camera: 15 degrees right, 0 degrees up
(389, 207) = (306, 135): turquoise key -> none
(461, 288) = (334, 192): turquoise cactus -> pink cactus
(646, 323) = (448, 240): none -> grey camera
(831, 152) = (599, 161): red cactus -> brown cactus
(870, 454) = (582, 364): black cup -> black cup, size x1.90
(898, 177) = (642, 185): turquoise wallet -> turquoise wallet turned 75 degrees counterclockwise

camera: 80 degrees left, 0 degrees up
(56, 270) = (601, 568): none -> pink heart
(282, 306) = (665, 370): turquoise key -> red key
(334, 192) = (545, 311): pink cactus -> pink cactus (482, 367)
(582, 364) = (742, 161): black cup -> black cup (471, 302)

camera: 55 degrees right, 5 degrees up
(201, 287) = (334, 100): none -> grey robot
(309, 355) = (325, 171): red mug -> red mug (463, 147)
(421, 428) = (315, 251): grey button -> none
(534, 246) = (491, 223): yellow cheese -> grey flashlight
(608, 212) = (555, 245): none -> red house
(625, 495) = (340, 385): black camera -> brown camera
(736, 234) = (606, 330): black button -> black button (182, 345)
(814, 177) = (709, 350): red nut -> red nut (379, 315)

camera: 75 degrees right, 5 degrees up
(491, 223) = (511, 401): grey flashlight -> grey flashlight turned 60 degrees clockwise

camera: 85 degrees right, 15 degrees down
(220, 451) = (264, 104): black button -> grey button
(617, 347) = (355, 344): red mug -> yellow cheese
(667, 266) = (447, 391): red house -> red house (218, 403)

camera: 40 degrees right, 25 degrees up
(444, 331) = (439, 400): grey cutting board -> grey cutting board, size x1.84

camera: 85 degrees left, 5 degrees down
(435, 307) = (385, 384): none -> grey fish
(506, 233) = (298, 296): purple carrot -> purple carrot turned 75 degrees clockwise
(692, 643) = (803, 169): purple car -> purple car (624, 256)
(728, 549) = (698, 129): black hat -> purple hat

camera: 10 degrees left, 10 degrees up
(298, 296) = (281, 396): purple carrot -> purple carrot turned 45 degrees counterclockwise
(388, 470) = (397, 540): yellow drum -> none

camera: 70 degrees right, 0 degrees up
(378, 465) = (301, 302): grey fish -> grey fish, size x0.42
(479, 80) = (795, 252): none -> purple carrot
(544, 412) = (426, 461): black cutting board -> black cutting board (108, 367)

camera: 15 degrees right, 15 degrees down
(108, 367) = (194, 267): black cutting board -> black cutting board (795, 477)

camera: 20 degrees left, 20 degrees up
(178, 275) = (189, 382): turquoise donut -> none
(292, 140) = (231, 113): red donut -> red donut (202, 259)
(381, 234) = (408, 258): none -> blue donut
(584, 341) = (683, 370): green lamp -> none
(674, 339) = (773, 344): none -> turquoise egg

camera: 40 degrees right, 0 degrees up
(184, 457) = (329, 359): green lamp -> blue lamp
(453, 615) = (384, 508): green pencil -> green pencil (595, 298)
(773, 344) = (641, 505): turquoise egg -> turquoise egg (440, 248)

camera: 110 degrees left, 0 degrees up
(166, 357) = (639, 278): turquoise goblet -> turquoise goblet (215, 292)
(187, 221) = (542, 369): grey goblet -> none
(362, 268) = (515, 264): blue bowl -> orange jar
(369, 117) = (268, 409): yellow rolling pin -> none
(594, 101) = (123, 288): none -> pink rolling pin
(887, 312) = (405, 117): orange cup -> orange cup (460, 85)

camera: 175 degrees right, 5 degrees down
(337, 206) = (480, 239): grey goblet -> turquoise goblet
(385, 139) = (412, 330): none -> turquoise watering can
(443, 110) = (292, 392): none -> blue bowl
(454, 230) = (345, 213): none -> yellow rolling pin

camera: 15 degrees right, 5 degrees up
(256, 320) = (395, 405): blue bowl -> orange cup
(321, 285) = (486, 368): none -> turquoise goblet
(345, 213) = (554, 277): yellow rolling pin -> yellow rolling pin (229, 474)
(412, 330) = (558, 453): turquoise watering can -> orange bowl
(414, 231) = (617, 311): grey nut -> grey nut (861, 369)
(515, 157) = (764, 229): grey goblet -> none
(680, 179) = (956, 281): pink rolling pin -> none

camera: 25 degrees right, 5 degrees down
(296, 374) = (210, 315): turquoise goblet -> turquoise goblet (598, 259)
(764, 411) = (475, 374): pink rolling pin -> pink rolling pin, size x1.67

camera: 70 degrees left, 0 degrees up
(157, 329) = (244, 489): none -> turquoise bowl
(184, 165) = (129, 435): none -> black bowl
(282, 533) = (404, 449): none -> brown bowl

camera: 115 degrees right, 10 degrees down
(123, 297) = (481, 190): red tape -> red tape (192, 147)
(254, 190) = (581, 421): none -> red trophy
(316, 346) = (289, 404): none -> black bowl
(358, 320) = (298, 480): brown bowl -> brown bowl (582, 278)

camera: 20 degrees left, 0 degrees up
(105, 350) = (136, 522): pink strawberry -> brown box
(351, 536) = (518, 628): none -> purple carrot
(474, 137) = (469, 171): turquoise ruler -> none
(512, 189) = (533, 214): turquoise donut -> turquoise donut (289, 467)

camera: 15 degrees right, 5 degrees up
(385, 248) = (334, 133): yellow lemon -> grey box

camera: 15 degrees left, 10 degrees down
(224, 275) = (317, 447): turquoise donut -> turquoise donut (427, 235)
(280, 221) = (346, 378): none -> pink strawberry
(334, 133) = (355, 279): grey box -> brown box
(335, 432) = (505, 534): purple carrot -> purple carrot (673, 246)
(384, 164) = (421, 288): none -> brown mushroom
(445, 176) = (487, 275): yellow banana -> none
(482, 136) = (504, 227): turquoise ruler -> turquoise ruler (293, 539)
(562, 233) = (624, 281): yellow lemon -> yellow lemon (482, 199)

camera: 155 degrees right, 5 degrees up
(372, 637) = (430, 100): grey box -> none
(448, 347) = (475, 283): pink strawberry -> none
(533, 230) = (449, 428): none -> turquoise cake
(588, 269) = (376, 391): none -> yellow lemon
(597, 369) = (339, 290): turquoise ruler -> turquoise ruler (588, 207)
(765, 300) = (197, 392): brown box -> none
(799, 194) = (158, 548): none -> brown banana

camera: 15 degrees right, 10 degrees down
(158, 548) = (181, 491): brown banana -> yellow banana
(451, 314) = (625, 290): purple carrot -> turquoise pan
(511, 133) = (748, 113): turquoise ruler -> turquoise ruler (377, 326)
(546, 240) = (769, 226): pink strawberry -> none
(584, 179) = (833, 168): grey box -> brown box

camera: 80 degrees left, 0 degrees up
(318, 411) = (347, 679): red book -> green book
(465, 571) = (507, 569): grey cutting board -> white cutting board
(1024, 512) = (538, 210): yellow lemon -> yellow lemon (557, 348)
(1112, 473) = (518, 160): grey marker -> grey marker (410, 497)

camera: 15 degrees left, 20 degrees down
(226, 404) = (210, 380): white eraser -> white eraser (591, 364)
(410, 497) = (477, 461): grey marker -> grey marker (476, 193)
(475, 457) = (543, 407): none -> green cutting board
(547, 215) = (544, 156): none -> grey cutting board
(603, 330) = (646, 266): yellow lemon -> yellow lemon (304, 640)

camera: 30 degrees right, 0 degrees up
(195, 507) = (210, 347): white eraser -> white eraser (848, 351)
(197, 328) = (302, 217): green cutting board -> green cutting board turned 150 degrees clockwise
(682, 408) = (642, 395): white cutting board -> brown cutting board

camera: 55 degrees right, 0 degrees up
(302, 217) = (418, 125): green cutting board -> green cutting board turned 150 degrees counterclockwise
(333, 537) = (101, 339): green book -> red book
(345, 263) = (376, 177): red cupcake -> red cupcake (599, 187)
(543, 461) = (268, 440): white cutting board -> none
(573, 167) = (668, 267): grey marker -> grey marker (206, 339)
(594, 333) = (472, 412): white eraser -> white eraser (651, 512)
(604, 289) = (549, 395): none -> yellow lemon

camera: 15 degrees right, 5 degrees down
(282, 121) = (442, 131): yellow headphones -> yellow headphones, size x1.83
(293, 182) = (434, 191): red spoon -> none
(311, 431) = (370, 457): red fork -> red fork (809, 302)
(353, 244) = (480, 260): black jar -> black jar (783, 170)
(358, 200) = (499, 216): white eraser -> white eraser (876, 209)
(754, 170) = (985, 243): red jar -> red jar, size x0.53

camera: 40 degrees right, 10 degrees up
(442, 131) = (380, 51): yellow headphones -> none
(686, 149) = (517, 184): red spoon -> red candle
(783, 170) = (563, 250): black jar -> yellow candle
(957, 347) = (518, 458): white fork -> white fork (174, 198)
# # # # #
#### Task description
Using the data above, return each line that includes the word "ruler".

#### Exercise answer
(474, 137) = (469, 171): turquoise ruler -> none
(482, 136) = (504, 227): turquoise ruler -> turquoise ruler (293, 539)
(597, 369) = (339, 290): turquoise ruler -> turquoise ruler (588, 207)
(511, 133) = (748, 113): turquoise ruler -> turquoise ruler (377, 326)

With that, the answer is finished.